▶ **What to work on**
Produce a word-for-word copy of the line that contains "grey cutting board: 4 -> 3" and each line after it through the end of the material, omitting pictures and all other lines.

▶ **Data supplied**
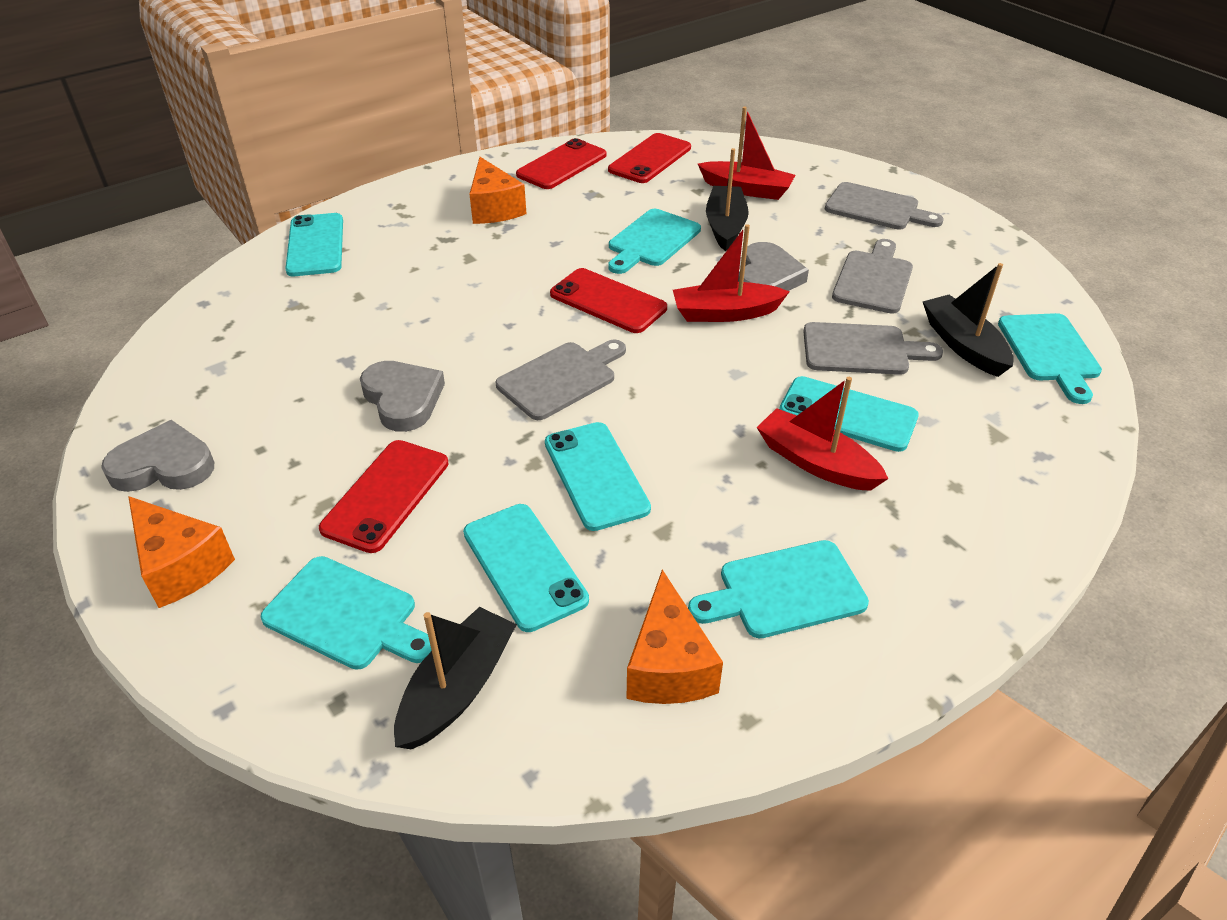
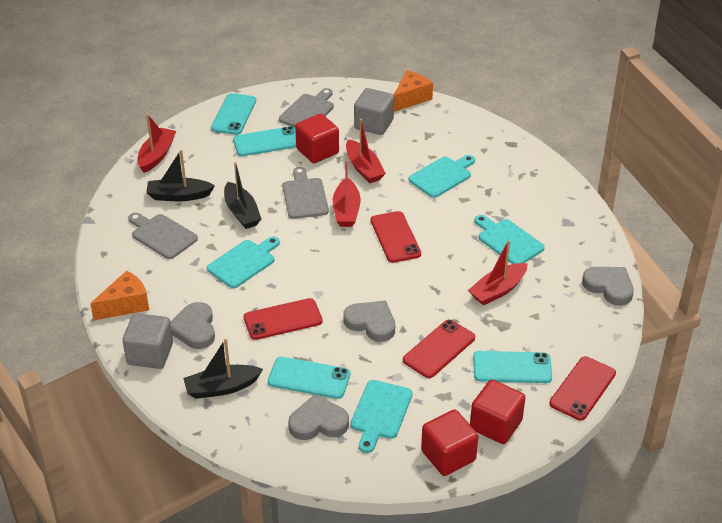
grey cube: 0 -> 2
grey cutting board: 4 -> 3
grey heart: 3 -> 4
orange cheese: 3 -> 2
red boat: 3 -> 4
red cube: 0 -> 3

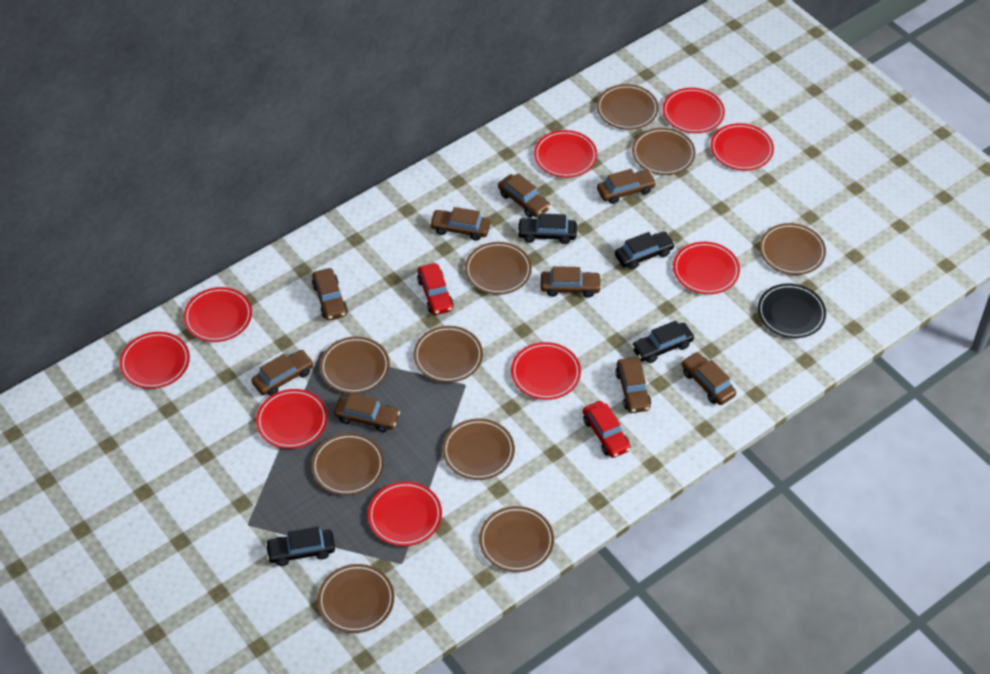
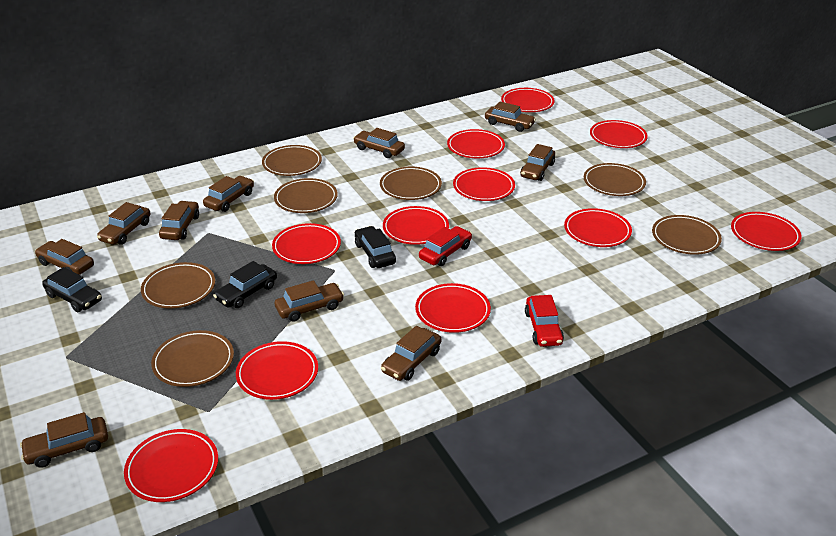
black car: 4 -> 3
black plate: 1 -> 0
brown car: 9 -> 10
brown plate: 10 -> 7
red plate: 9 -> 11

▶ **Answer to this problem**
grey cutting board: 4 -> 3
grey heart: 3 -> 4
orange cheese: 3 -> 2
red boat: 3 -> 4
red cube: 0 -> 3

black car: 4 -> 3
black plate: 1 -> 0
brown car: 9 -> 10
brown plate: 10 -> 7
red plate: 9 -> 11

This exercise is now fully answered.